__What you are asked to do__. For the listing below, the answer is an exact retyping of the lines from the one with "D1: LED green" through the one with "C5: 1nF (U3/in-, U3/out)", both included, without pictures.
┌──
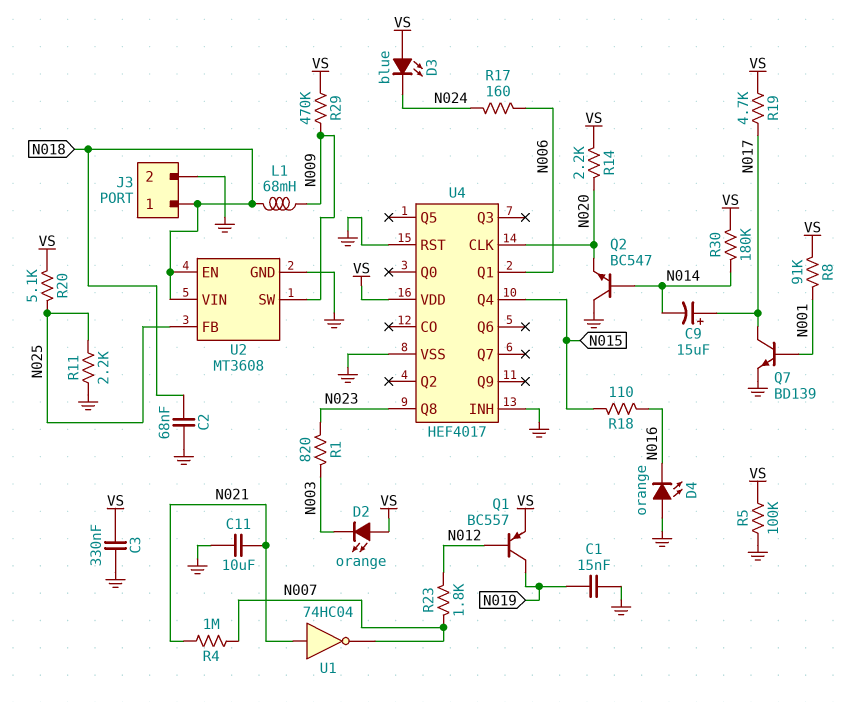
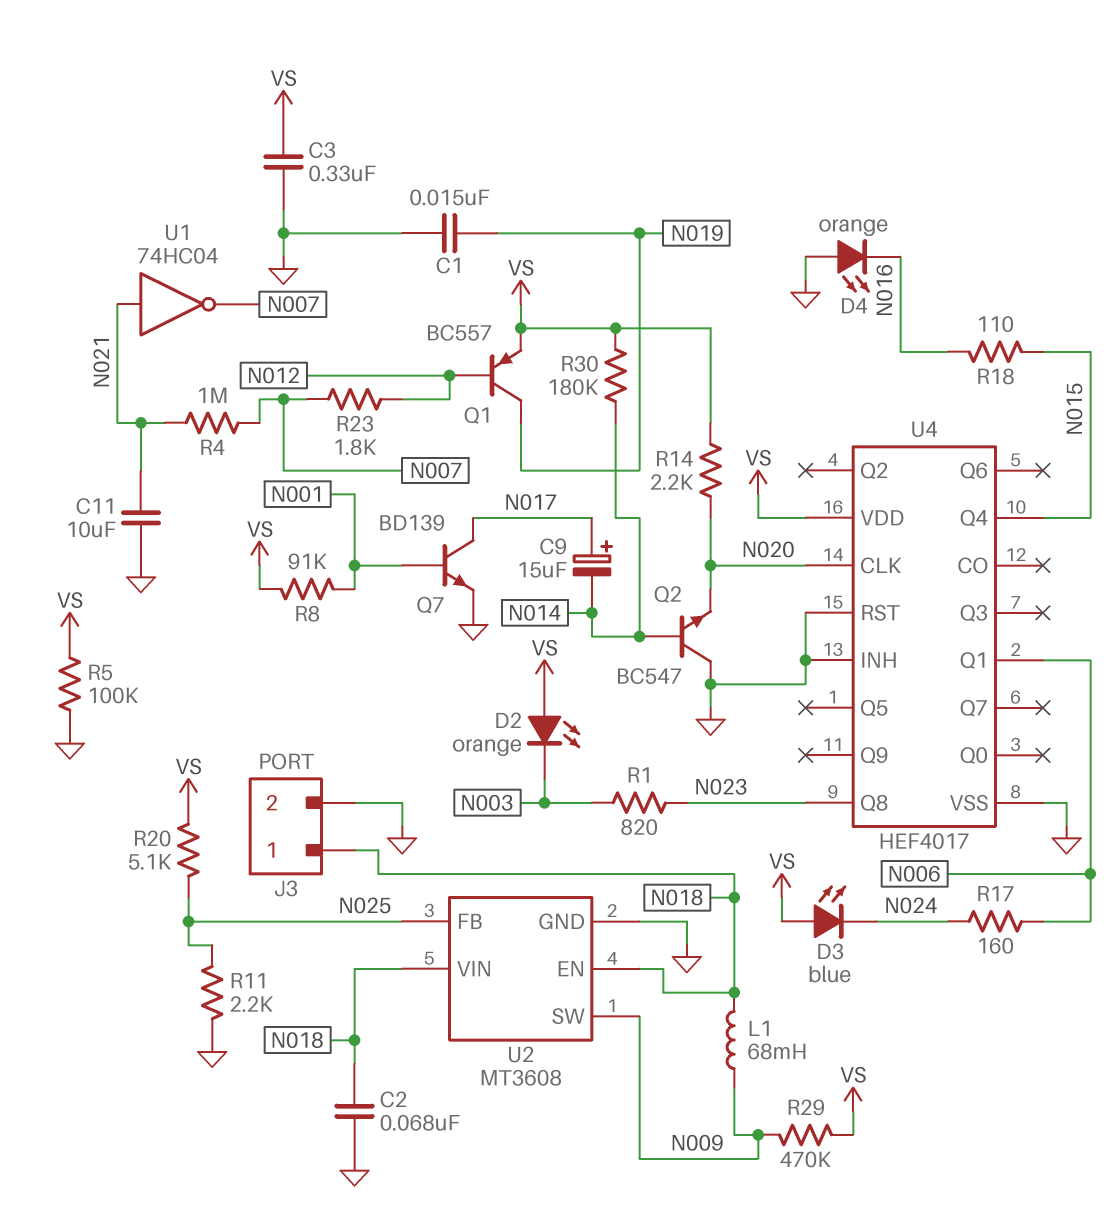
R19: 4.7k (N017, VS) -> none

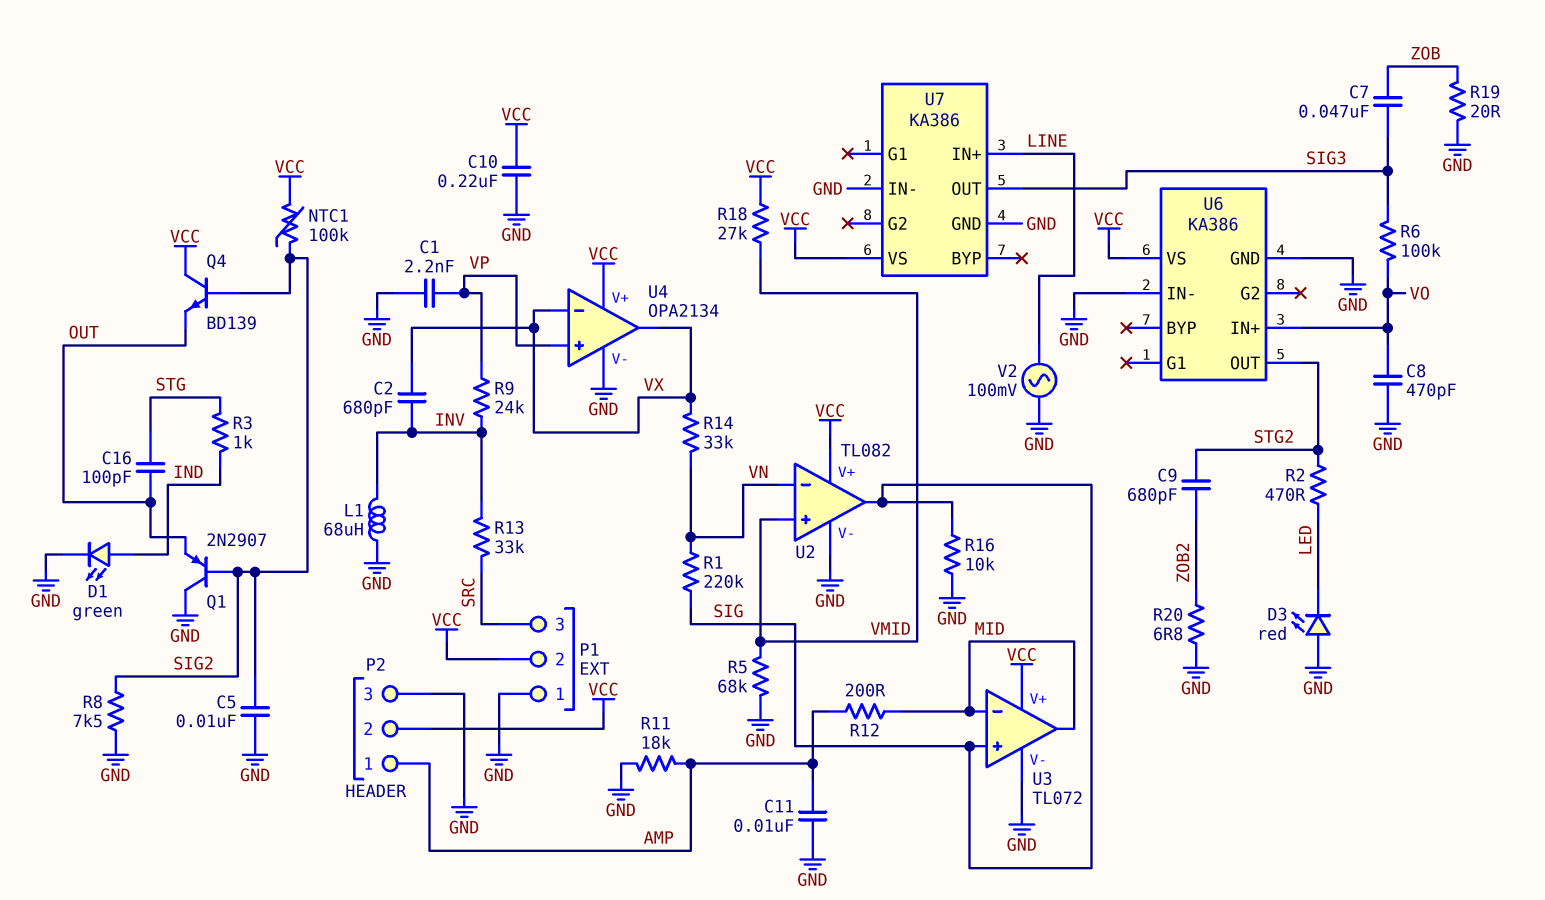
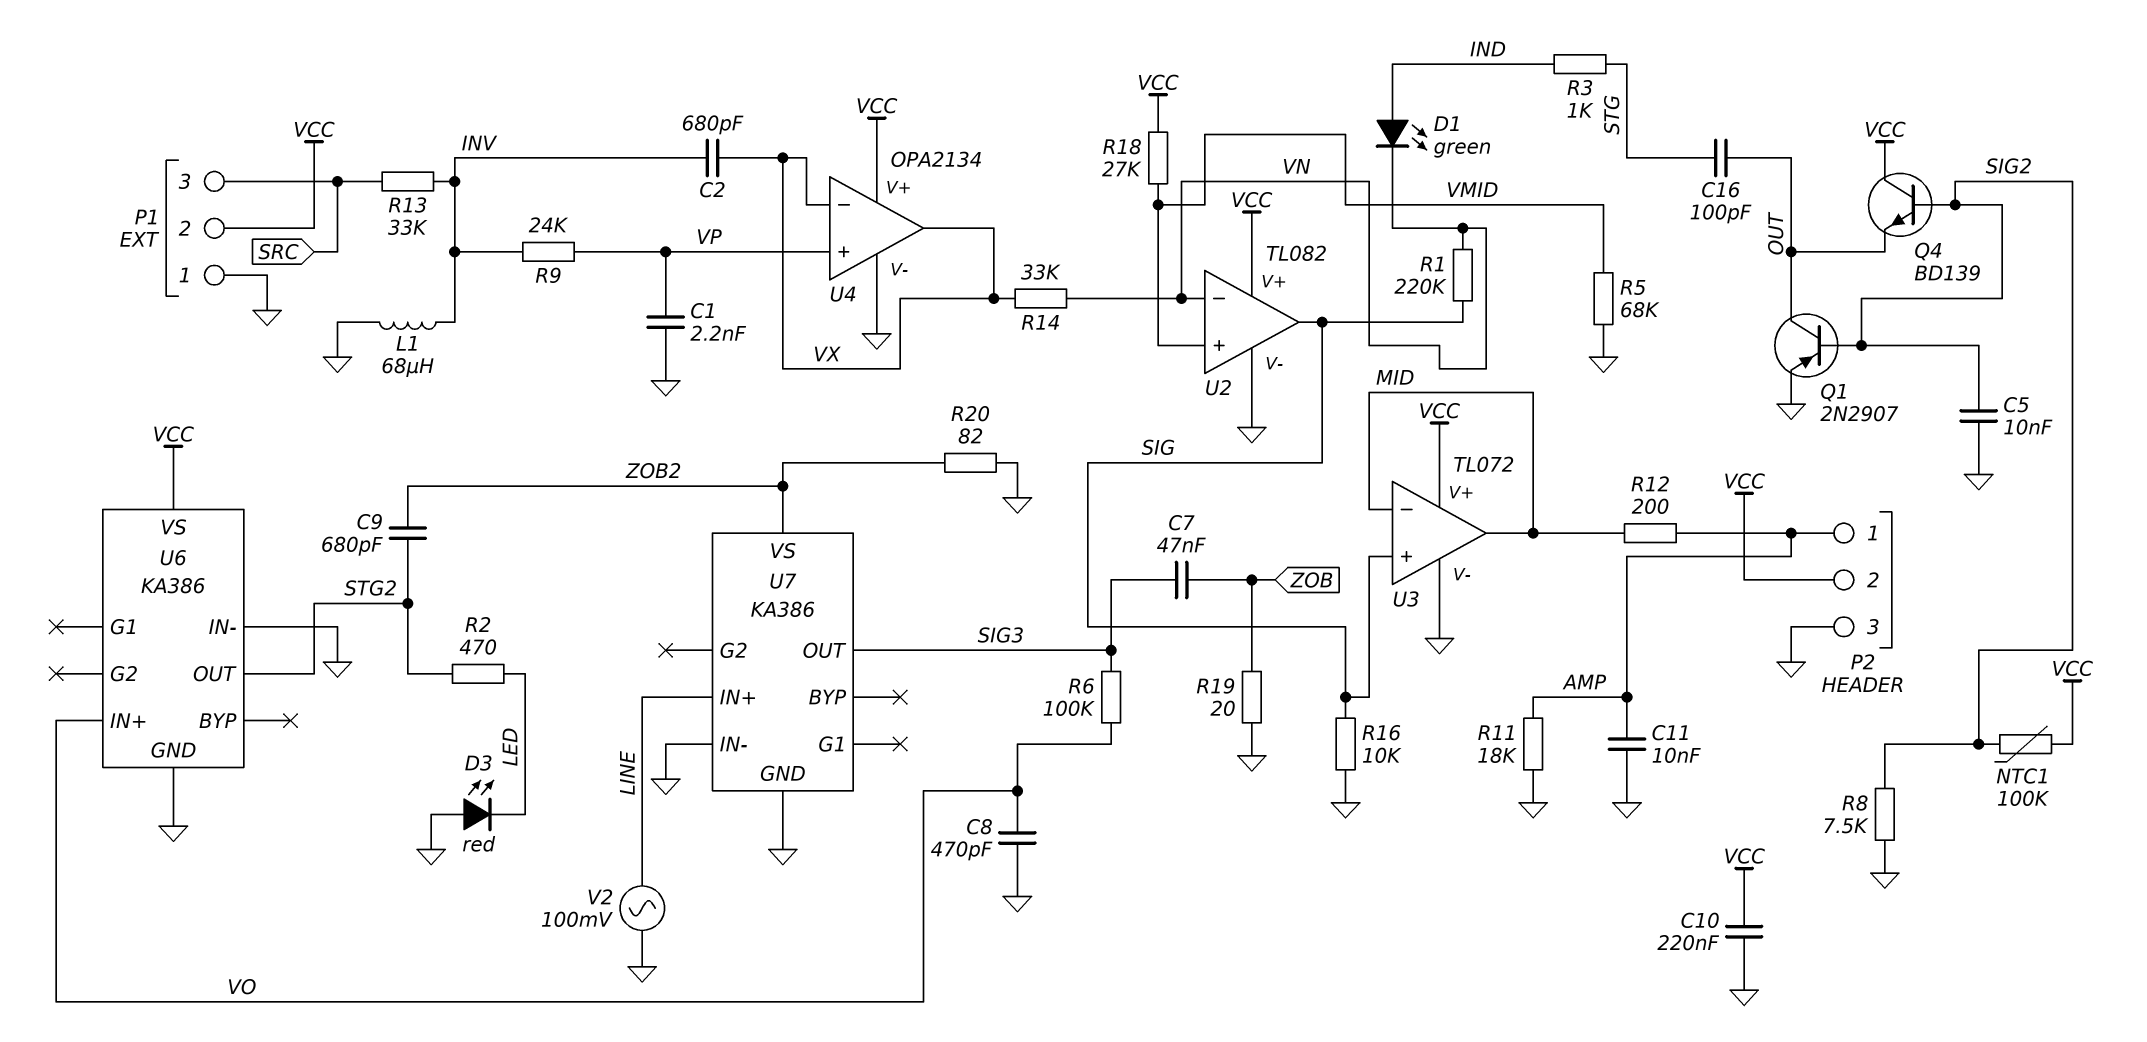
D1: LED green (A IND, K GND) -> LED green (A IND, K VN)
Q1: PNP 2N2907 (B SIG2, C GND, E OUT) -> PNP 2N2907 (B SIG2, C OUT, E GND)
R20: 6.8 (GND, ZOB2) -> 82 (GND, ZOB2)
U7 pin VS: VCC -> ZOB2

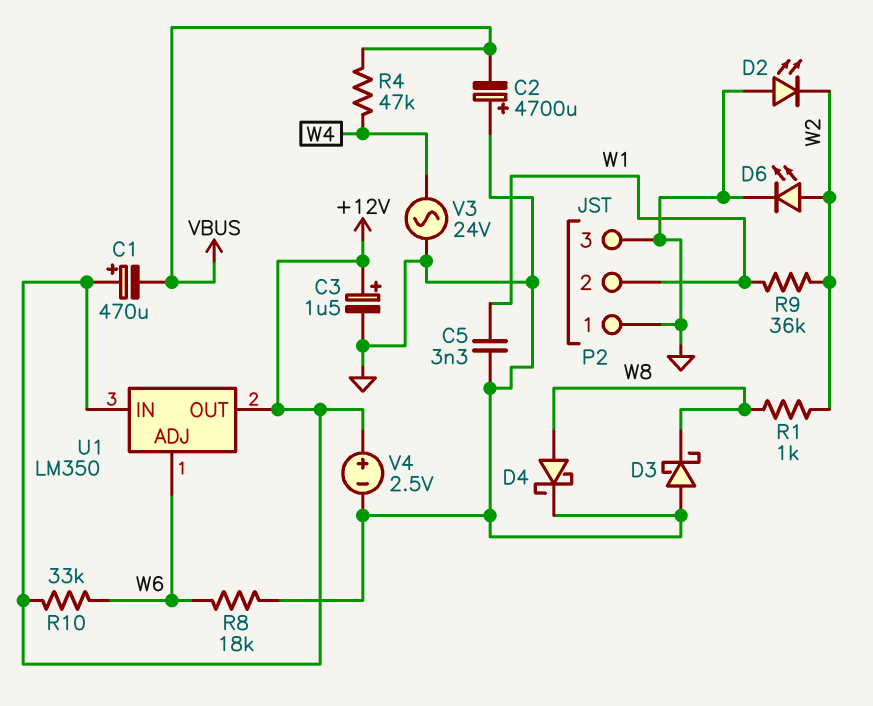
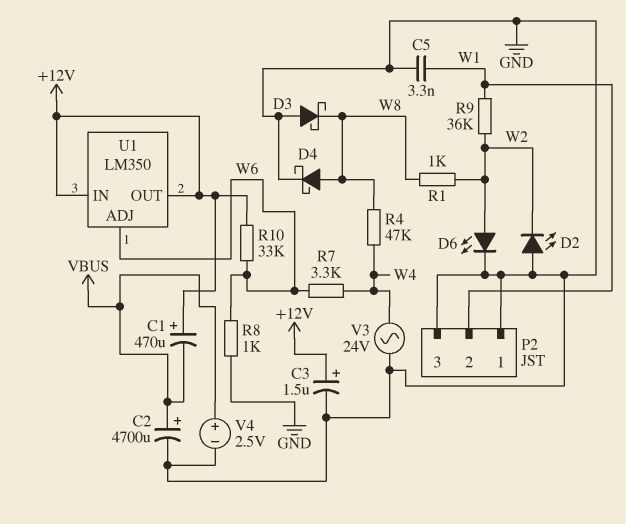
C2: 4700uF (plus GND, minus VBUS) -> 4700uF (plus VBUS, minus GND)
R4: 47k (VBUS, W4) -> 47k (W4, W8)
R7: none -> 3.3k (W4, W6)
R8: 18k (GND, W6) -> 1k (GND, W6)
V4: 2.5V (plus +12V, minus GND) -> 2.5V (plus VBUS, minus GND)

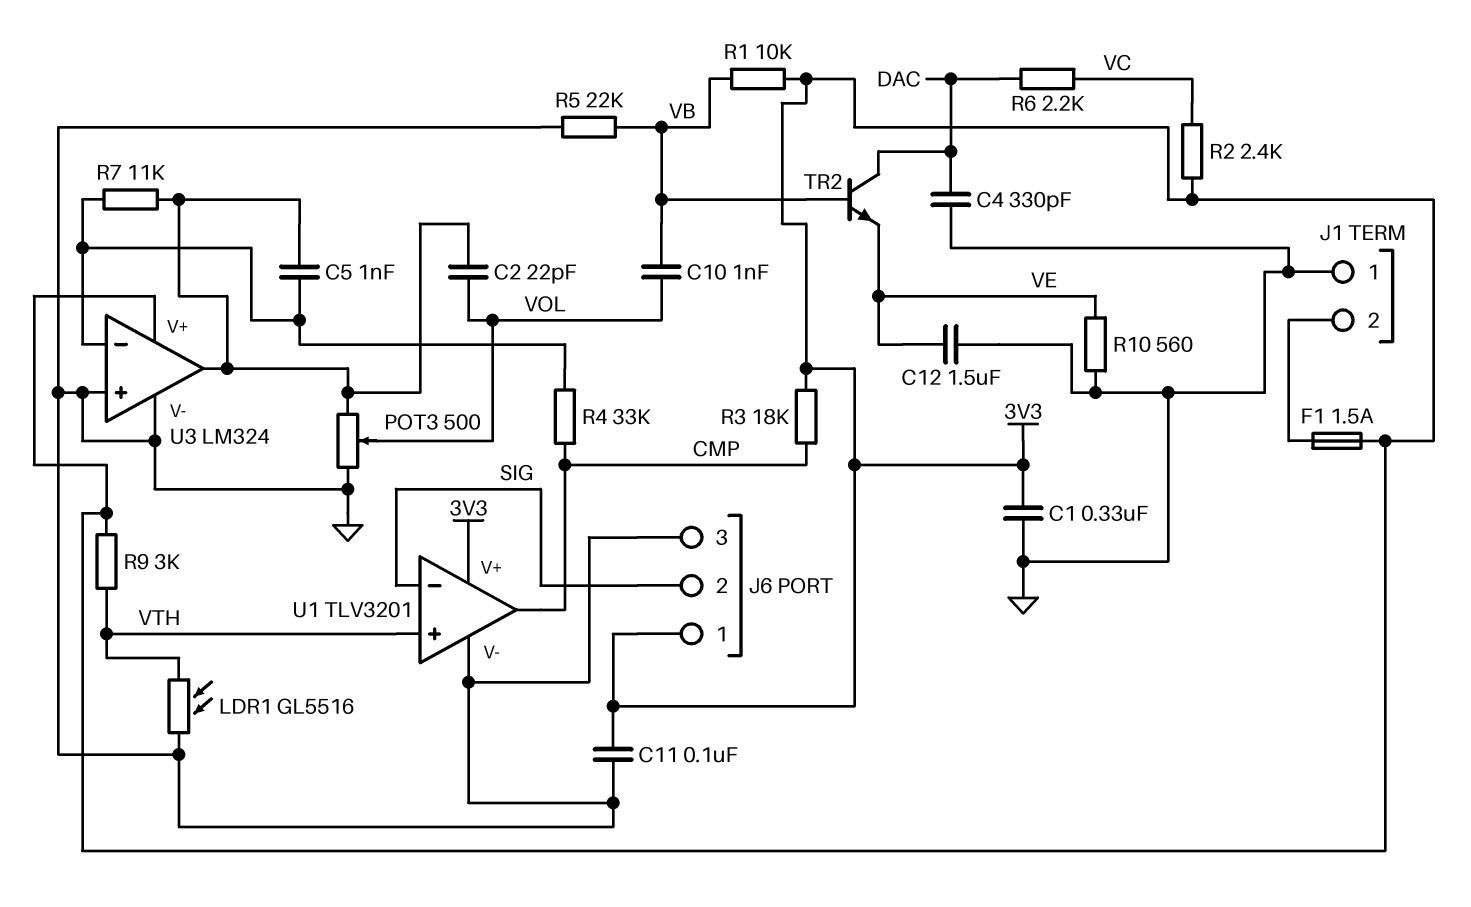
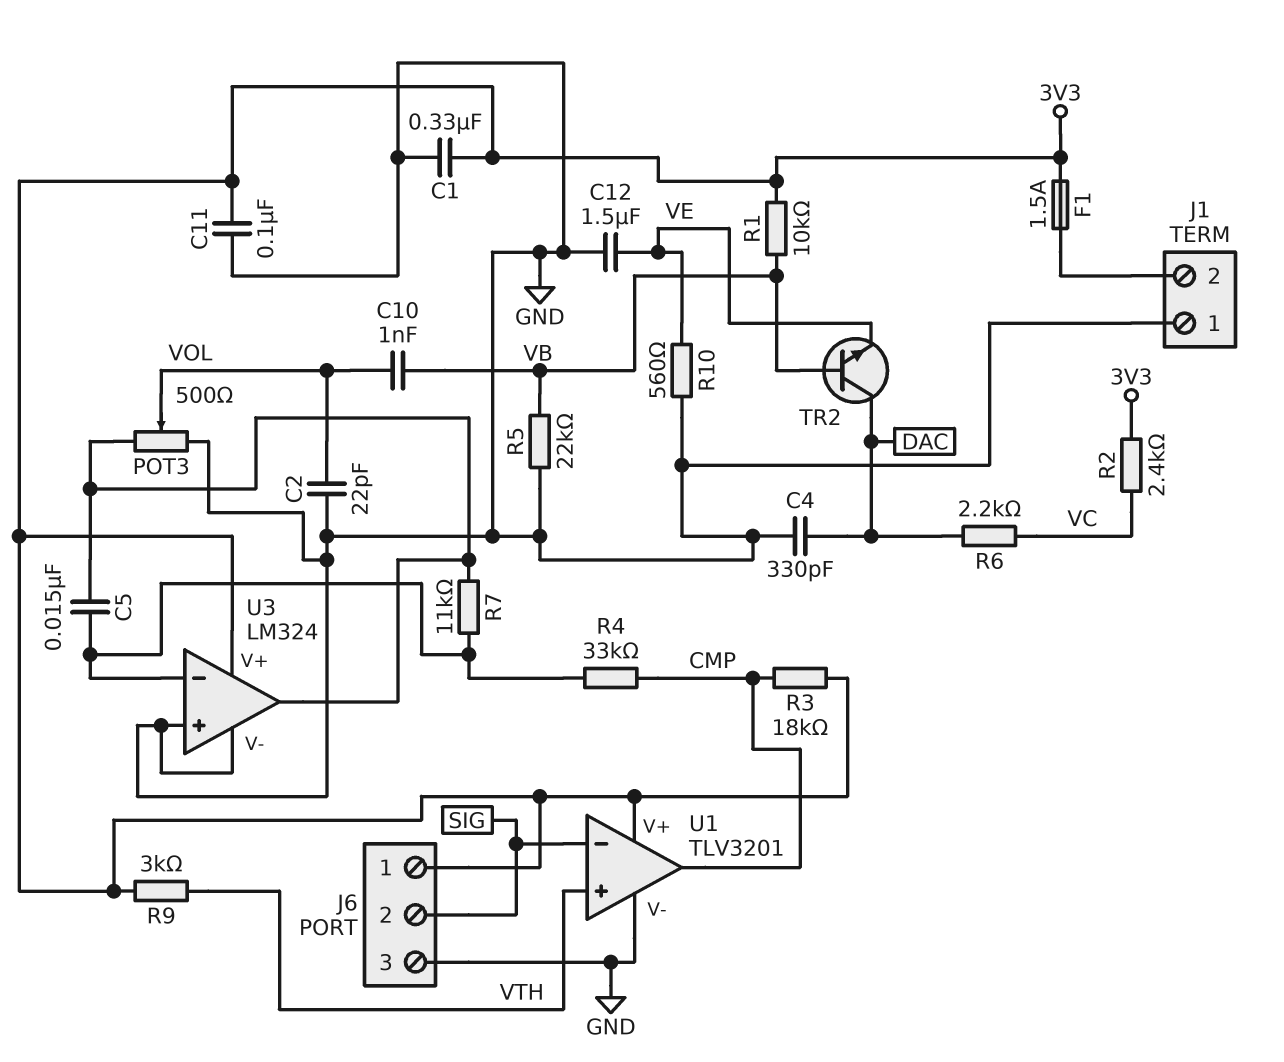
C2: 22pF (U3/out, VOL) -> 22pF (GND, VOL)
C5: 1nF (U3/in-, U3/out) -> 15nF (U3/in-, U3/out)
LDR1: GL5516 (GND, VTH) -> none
└──
__Response to the task__.
D1: LED green (A IND, K GND) -> LED green (A IND, K VN)
Q1: PNP 2N2907 (B SIG2, C GND, E OUT) -> PNP 2N2907 (B SIG2, C OUT, E GND)
R20: 6.8 (GND, ZOB2) -> 82 (GND, ZOB2)
U7 pin VS: VCC -> ZOB2

C2: 4700uF (plus GND, minus VBUS) -> 4700uF (plus VBUS, minus GND)
R4: 47k (VBUS, W4) -> 47k (W4, W8)
R7: none -> 3.3k (W4, W6)
R8: 18k (GND, W6) -> 1k (GND, W6)
V4: 2.5V (plus +12V, minus GND) -> 2.5V (plus VBUS, minus GND)

C2: 22pF (U3/out, VOL) -> 22pF (GND, VOL)
C5: 1nF (U3/in-, U3/out) -> 15nF (U3/in-, U3/out)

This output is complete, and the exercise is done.